> [Your instructions]
Put each line of the items below into a JSON list of strings, one string per line, and omit any blank lines.

— Start Supplied records —

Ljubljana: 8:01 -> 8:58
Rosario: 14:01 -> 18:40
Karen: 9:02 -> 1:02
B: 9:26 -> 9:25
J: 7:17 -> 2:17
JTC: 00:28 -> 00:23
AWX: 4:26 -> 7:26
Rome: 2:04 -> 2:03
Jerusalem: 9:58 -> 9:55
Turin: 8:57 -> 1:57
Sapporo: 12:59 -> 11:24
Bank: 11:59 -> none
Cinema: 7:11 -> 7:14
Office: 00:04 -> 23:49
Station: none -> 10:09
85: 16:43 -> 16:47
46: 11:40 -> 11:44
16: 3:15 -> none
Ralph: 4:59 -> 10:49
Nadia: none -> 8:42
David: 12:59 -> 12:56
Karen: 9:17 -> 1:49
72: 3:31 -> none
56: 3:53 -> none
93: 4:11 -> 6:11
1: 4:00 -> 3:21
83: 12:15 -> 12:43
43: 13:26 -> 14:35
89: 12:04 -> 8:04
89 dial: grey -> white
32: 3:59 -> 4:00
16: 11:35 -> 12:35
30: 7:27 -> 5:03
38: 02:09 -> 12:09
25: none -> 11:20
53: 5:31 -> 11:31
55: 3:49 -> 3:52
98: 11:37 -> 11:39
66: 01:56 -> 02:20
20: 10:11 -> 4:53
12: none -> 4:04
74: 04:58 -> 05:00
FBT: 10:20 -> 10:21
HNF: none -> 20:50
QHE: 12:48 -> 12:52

— End Supplied records —

> [The reply]
[
  "Ljubljana: 8:01 -> 8:58",
  "Rosario: 14:01 -> 18:40",
  "Karen: 9:02 -> 1:02",
  "B: 9:26 -> 9:25",
  "J: 7:17 -> 2:17",
  "JTC: 00:28 -> 00:23",
  "AWX: 4:26 -> 7:26",
  "Rome: 2:04 -> 2:03",
  "Jerusalem: 9:58 -> 9:55",
  "Turin: 8:57 -> 1:57",
  "Sapporo: 12:59 -> 11:24",
  "Bank: 11:59 -> none",
  "Cinema: 7:11 -> 7:14",
  "Office: 00:04 -> 23:49",
  "Station: none -> 10:09",
  "85: 16:43 -> 16:47",
  "46: 11:40 -> 11:44",
  "16: 3:15 -> none",
  "Ralph: 4:59 -> 10:49",
  "Nadia: none -> 8:42",
  "David: 12:59 -> 12:56",
  "Karen: 9:17 -> 1:49",
  "72: 3:31 -> none",
  "56: 3:53 -> none",
  "93: 4:11 -> 6:11",
  "1: 4:00 -> 3:21",
  "83: 12:15 -> 12:43",
  "43: 13:26 -> 14:35",
  "89: 12:04 -> 8:04",
  "89 dial: grey -> white",
  "32: 3:59 -> 4:00",
  "16: 11:35 -> 12:35",
  "30: 7:27 -> 5:03",
  "38: 02:09 -> 12:09",
  "25: none -> 11:20",
  "53: 5:31 -> 11:31",
  "55: 3:49 -> 3:52",
  "98: 11:37 -> 11:39",
  "66: 01:56 -> 02:20",
  "20: 10:11 -> 4:53",
  "12: none -> 4:04",
  "74: 04:58 -> 05:00",
  "FBT: 10:20 -> 10:21",
  "HNF: none -> 20:50",
  "QHE: 12:48 -> 12:52"
]